Exercise brief:
Please output only the lines that begin at the line with "(216, 130) = (305, 396): brown" and run through the end of the entries below, exactly as written. Drop all pictures.
━━━━
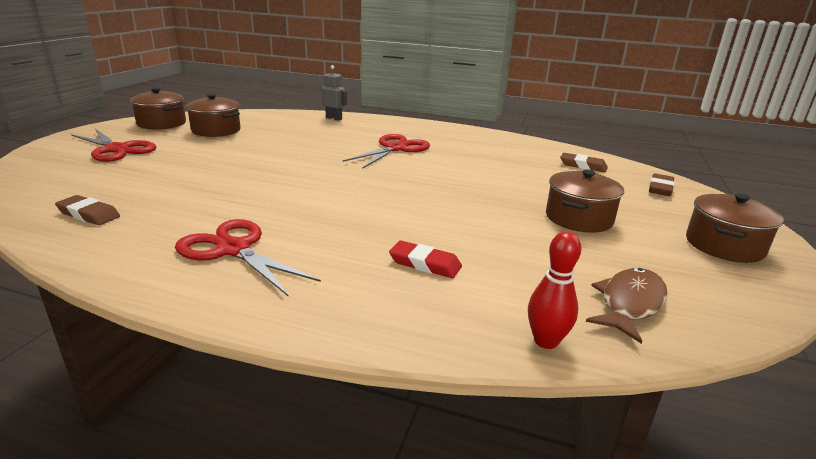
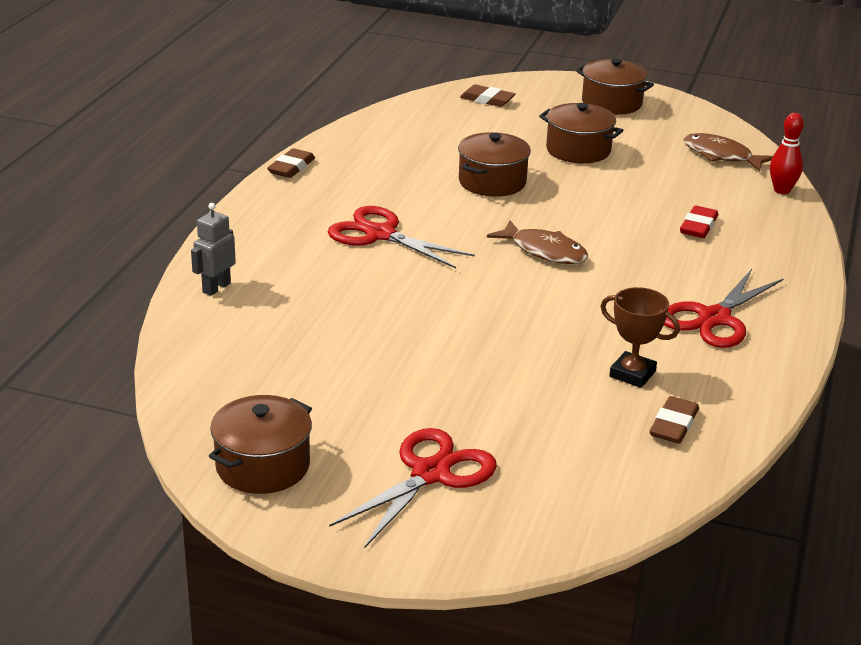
camera: 90 degrees left, 5 degrees up
(170, 206) = (632, 374): none -> brown trophy
(216, 130) = (305, 396): brown pot -> brown pot (492, 182)
(371, 191) = (544, 251): none -> brown fish
(583, 166) = (425, 125): brown eraser -> brown eraser (291, 167)

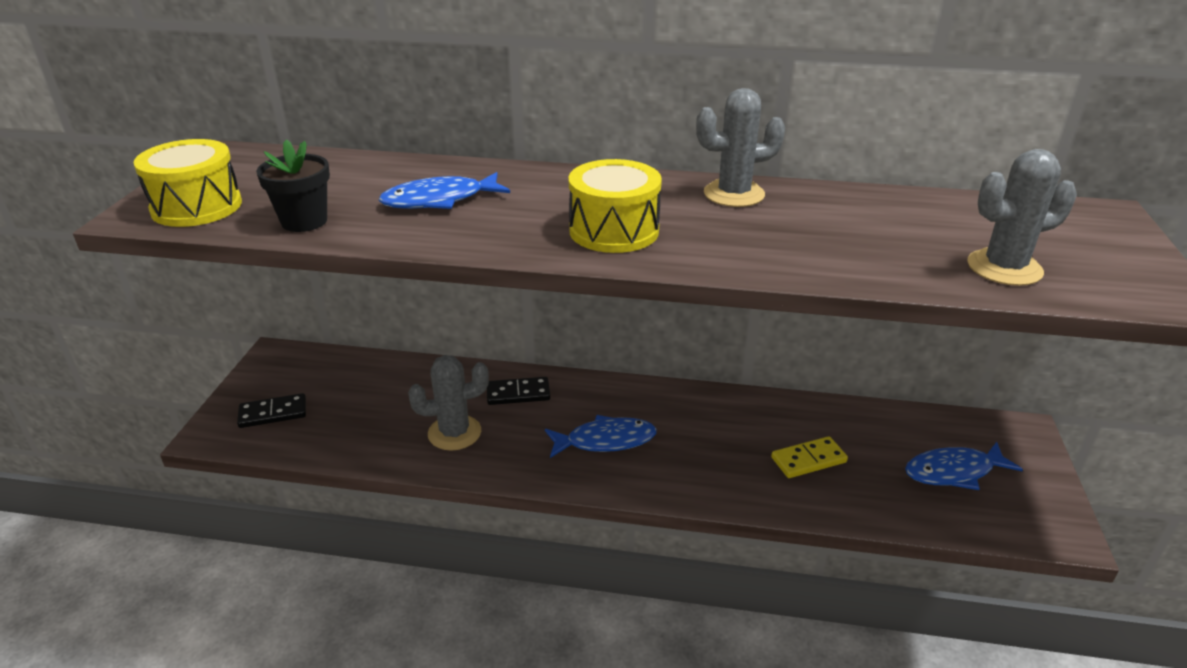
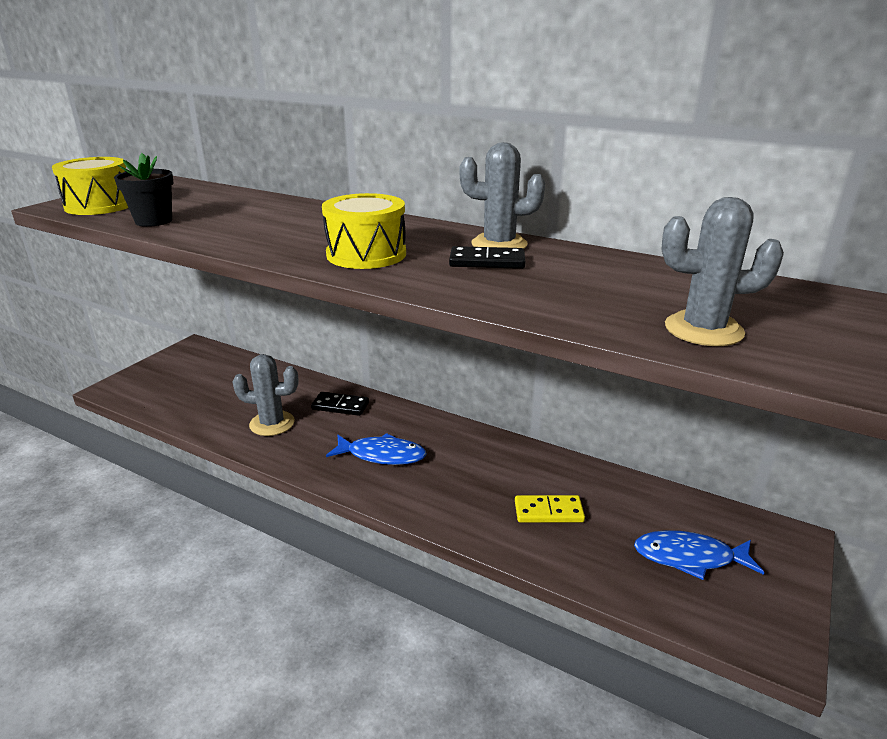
camera: 20 degrees right, 5 degrees down
(273, 413) = (161, 383): black domino -> black domino (487, 262)
(439, 200) = (261, 221): blue fish -> none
━━━━
Finished task:
(216, 130) = (305, 396): brown pot -> brown pot (492, 182)
(371, 191) = (544, 251): none -> brown fish
(583, 166) = (425, 125): brown eraser -> brown eraser (291, 167)

camera: 20 degrees right, 5 degrees down
(273, 413) = (161, 383): black domino -> black domino (487, 262)
(439, 200) = (261, 221): blue fish -> none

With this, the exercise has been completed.